Input records below:
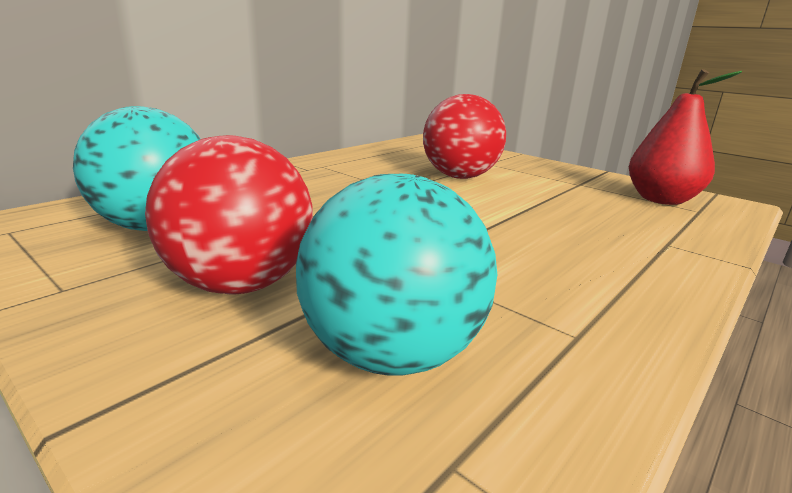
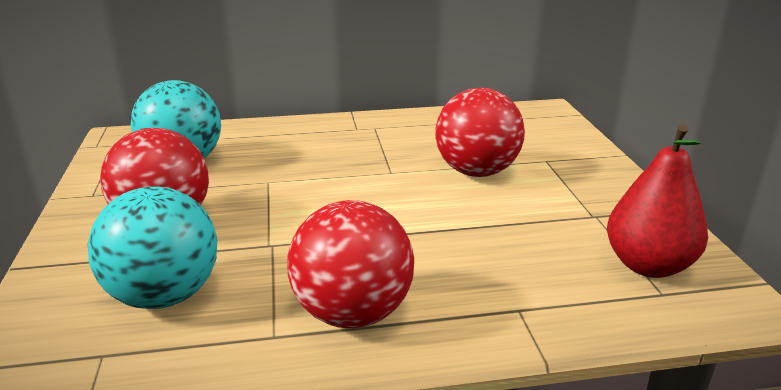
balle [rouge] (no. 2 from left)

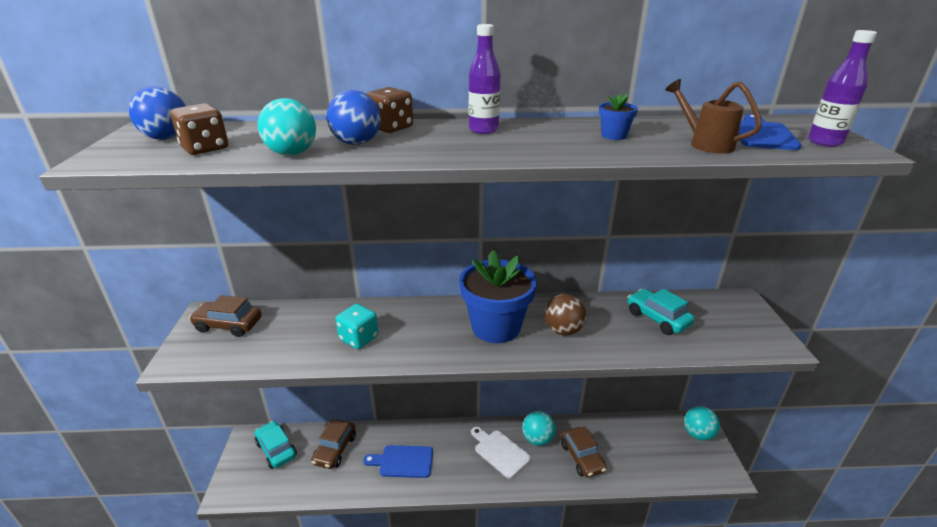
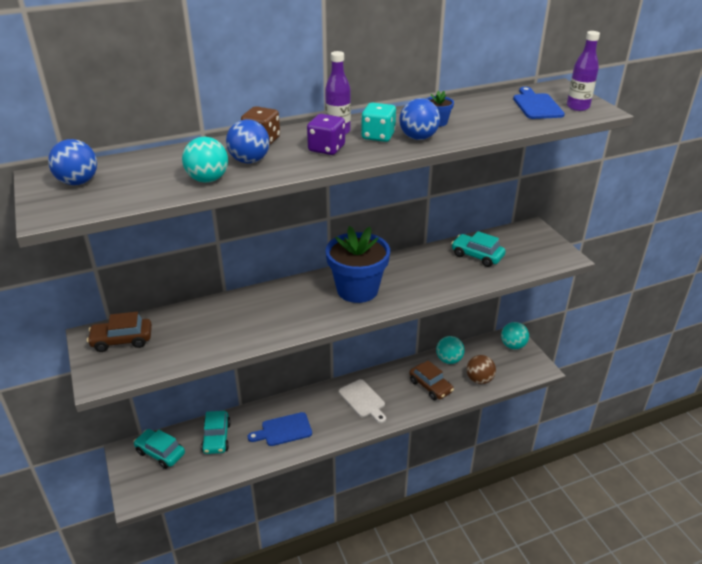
voiture [turquoise] (no. 2 from left); dé [violet]; planche à découper [blanc]; dé [turquoise]; balle [bleu] (no. 3 from left); balle [turquoise] (no. 2 from left); balle [marron]; dé [marron] (no. 1 from left in the first image); arrosoir [marron]

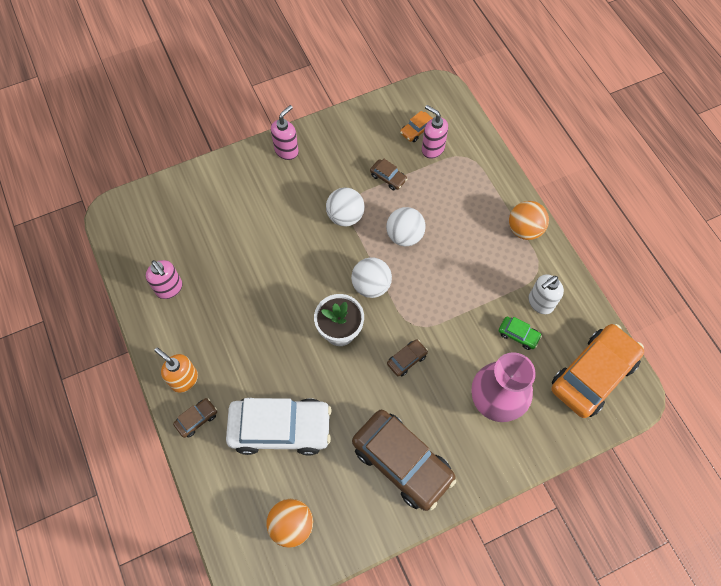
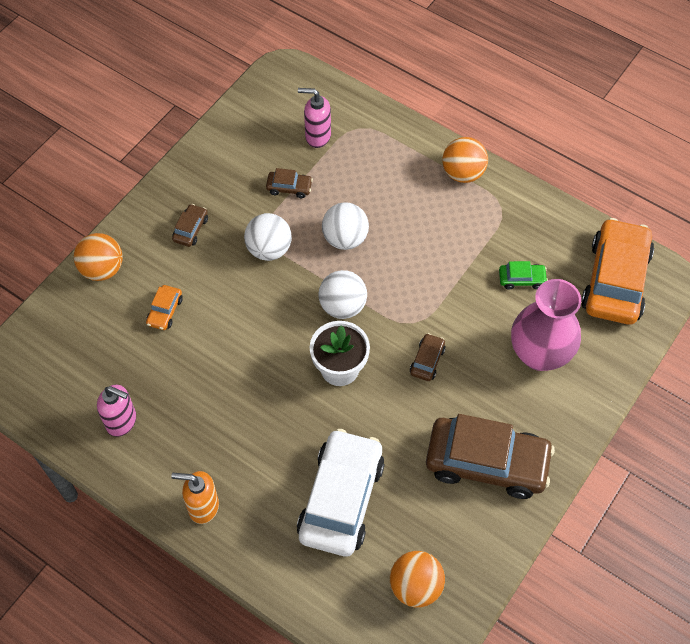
balle [orange] (no. 1 from left); voiture [orange] (no. 1 from left); voiture [marron] (no. 1 from left); voiture [blanc]; distributeur de savon [rose] (no. 2 from left in the first image); distributeur de savon [blanc]

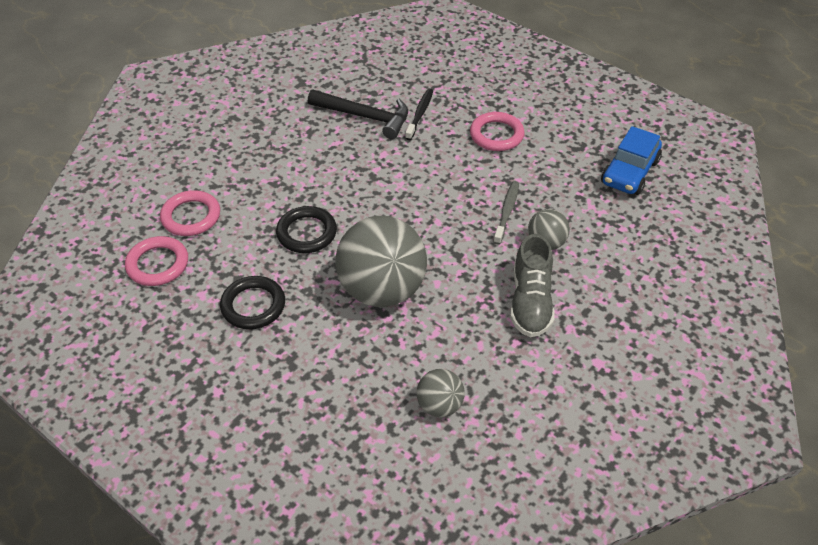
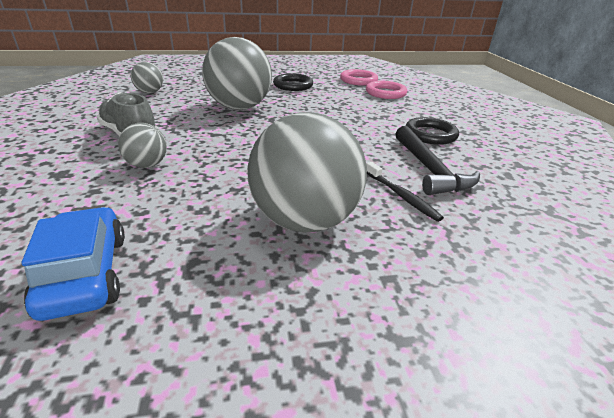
balle [gris] (no. 4 from left); marteau [noir]; anneau [noir] (no. 2 from left); brosse à dents [gris]

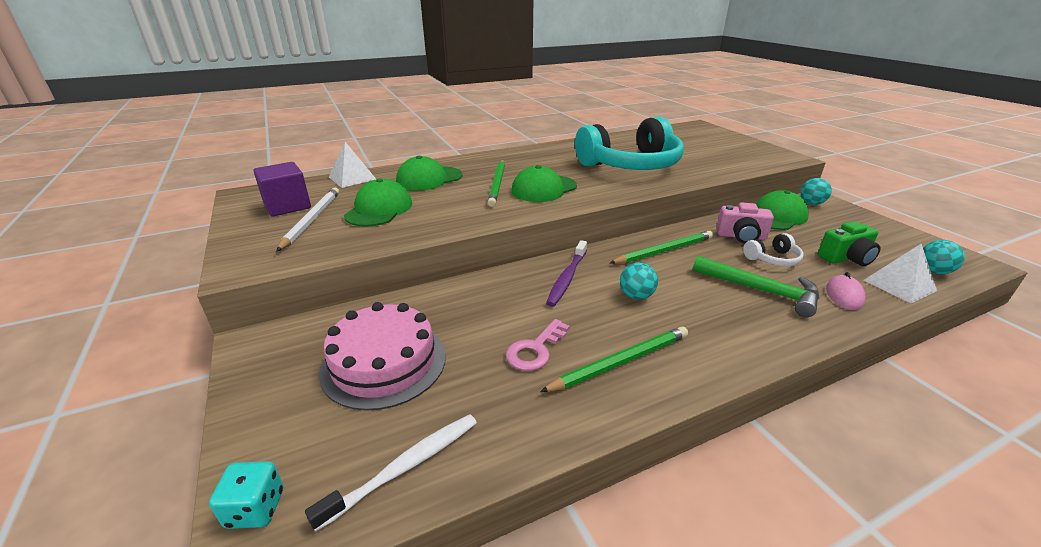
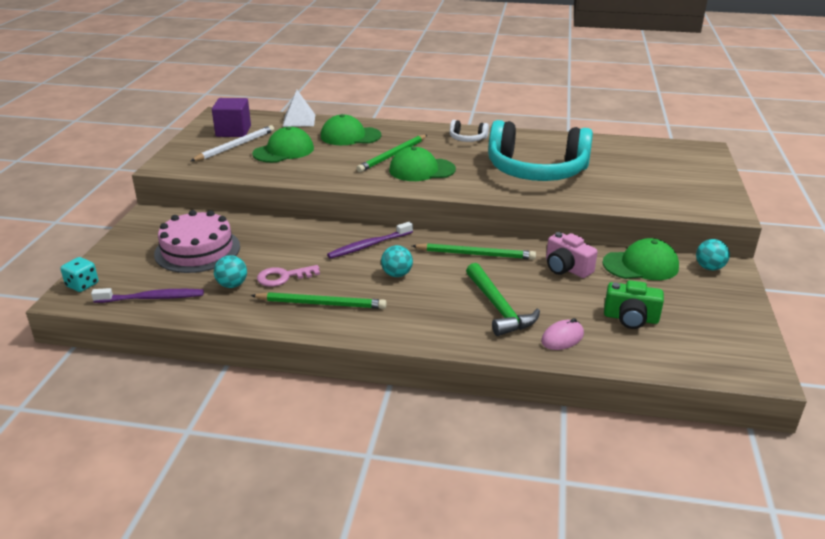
brosse à dents [violet] (no. 1 from left); balle [turquoise] (no. 1 from left); casque audio [blanc]; pyramide [blanc] (no. 2 from left in the first image)

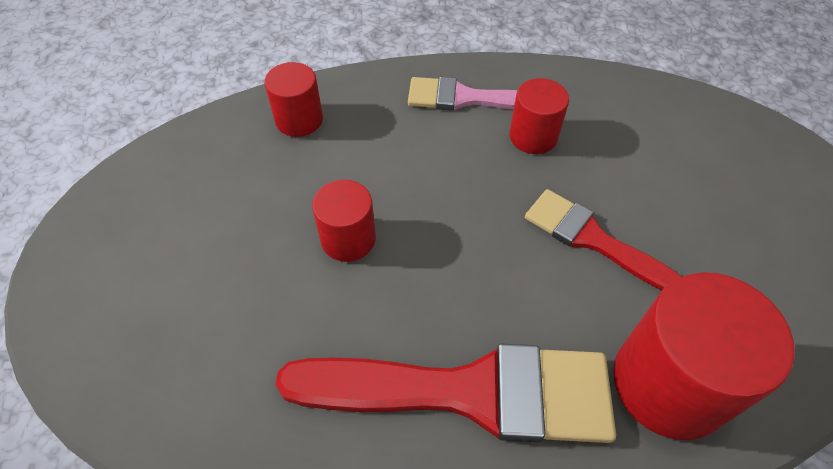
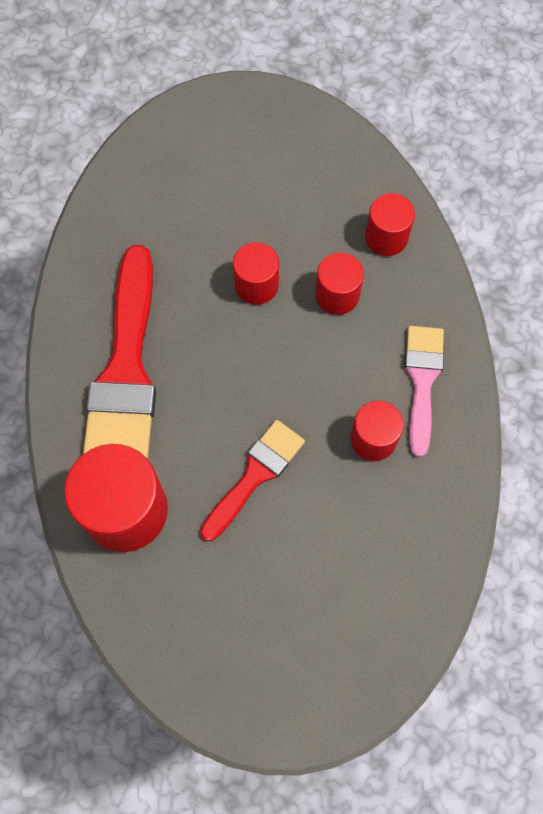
cylindre [rouge] (no. 3 from left)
End of Input records.
• The task
I need the entries printed exactly, with each picture left out.

• Output for this task
balle [rouge] (no. 2 from left)

voiture [turquoise] (no. 2 from left); dé [violet]; planche à découper [blanc]; dé [turquoise]; balle [bleu] (no. 3 from left); balle [turquoise] (no. 2 from left); balle [marron]; dé [marron] (no. 1 from left in the first image); arrosoir [marron]

balle [orange] (no. 1 from left); voiture [orange] (no. 1 from left); voiture [marron] (no. 1 from left); voiture [blanc]; distributeur de savon [rose] (no. 2 from left in the first image); distributeur de savon [blanc]

balle [gris] (no. 4 from left); marteau [noir]; anneau [noir] (no. 2 from left); brosse à dents [gris]

brosse à dents [violet] (no. 1 from left); balle [turquoise] (no. 1 from left); casque audio [blanc]; pyramide [blanc] (no. 2 from left in the first image)

cylindre [rouge] (no. 3 from left)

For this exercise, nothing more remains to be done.